• EXERCISE PROMPT: Copy, word for word, the lines of the entries below between the one with "R12: none -> 1k (CLK, VDD)" and the one with "IC6 pin Q3: none -> CNT3", inclusive, and leave out everything else.

RECORDS SHOWN below:

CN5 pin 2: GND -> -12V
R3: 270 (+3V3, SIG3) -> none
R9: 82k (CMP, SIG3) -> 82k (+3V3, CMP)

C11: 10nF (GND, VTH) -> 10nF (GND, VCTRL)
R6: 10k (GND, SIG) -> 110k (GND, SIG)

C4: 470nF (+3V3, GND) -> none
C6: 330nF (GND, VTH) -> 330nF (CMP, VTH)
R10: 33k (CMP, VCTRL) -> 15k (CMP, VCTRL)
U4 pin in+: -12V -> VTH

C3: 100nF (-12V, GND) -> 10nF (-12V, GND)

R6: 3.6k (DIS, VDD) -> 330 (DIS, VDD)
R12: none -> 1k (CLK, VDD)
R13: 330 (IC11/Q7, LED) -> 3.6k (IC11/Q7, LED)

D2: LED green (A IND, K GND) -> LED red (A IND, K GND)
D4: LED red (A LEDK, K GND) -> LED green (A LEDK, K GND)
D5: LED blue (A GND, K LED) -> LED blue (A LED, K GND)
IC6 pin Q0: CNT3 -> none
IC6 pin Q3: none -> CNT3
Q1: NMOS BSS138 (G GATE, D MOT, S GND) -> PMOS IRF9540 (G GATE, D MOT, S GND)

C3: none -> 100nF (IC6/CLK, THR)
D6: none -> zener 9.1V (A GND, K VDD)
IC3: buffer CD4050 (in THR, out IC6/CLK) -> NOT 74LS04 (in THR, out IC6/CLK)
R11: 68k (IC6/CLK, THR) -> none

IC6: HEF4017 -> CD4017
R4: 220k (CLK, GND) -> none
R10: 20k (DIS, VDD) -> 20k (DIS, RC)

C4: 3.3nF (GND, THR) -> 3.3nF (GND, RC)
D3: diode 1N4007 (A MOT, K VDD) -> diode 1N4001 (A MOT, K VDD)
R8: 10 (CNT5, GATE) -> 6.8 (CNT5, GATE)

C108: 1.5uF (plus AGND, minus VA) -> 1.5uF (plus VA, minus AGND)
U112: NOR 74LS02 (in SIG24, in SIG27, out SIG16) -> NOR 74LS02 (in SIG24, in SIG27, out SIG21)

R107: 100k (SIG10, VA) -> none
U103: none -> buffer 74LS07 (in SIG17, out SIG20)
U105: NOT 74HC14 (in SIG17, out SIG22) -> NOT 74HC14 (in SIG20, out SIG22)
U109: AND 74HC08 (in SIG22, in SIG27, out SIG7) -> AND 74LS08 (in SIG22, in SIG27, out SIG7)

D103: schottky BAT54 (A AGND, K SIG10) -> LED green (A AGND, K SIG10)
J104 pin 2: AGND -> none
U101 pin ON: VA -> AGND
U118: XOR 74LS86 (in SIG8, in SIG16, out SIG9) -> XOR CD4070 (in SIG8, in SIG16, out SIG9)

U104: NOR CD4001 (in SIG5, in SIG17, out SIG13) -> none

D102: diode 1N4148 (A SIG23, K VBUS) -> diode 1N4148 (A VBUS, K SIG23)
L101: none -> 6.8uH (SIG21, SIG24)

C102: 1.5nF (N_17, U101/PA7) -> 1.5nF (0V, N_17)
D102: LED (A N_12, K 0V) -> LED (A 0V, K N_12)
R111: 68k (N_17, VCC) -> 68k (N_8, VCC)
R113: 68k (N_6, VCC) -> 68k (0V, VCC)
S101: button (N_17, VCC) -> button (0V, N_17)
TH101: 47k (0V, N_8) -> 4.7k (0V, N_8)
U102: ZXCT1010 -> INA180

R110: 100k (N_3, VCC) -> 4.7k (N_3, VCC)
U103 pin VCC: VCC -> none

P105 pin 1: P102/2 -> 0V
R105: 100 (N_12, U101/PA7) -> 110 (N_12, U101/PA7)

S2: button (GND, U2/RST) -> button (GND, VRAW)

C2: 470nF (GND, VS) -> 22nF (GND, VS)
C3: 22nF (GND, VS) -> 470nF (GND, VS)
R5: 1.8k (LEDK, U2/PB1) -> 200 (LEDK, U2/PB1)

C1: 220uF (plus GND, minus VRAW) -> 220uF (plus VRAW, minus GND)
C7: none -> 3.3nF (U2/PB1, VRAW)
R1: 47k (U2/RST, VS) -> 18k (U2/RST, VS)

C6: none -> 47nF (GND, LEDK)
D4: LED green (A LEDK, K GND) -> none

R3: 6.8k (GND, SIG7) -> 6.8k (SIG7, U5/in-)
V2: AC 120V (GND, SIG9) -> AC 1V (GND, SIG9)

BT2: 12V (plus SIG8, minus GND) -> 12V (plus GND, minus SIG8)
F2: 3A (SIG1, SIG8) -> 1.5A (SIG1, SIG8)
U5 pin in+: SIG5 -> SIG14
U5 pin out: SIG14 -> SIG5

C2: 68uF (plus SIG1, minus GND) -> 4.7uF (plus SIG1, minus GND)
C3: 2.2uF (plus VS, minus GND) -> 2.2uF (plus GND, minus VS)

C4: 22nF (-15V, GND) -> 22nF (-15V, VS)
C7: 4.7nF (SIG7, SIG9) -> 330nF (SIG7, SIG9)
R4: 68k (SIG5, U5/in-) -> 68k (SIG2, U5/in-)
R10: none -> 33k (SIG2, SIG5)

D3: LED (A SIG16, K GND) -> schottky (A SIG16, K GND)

End of RECORDS SHOWN.

• OUTPUT FOR THIS TASK:
R12: none -> 1k (CLK, VDD)
R13: 330 (IC11/Q7, LED) -> 3.6k (IC11/Q7, LED)

D2: LED green (A IND, K GND) -> LED red (A IND, K GND)
D4: LED red (A LEDK, K GND) -> LED green (A LEDK, K GND)
D5: LED blue (A GND, K LED) -> LED blue (A LED, K GND)
IC6 pin Q0: CNT3 -> none
IC6 pin Q3: none -> CNT3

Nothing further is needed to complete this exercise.